▶ **Exercise objective**
Check each line of the listing below for the string "yellow", and copy the ones that have it.

▶ **Provided data**
______

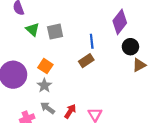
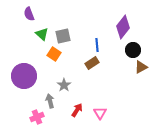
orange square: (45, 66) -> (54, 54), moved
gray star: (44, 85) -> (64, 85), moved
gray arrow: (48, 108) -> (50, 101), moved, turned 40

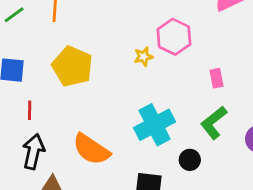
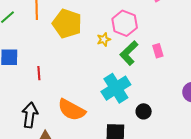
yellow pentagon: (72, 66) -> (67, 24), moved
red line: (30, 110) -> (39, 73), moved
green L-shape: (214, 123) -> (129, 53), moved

______

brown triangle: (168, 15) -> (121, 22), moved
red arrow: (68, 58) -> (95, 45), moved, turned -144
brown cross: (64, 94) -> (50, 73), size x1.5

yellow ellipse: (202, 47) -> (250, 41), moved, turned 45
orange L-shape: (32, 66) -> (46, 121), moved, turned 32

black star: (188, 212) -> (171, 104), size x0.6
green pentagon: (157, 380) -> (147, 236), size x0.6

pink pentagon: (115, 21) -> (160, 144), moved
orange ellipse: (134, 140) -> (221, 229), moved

______

▶ **Answer space**
yellow pentagon: (72, 66) -> (67, 24), moved
yellow ellipse: (202, 47) -> (250, 41), moved, turned 45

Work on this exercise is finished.